» **Stored data**:
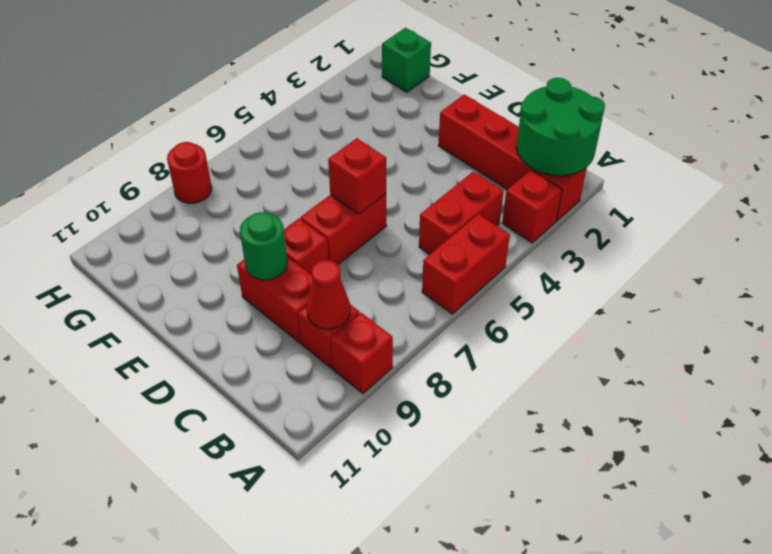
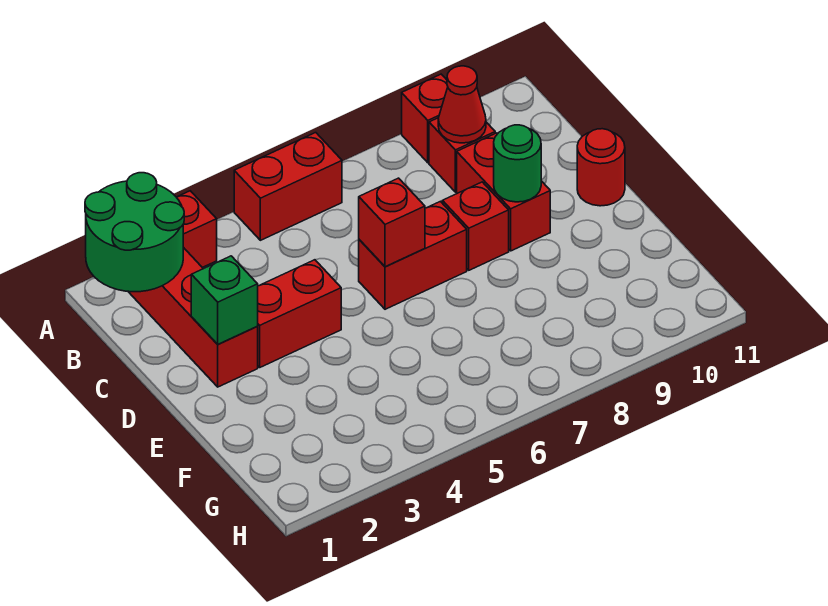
red brick B4:B5 level 1 -> red brick D3:D4 level 1
green brick G1 level 1 -> green brick D2 level 2
red round brick H8 level 1 -> red round brick D11 level 1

» **What is needed**: Repeat, without change, each line of the data above from the one that contains "green brick G1" through the final line, counting both.

» **Answer area**:
green brick G1 level 1 -> green brick D2 level 2
red round brick H8 level 1 -> red round brick D11 level 1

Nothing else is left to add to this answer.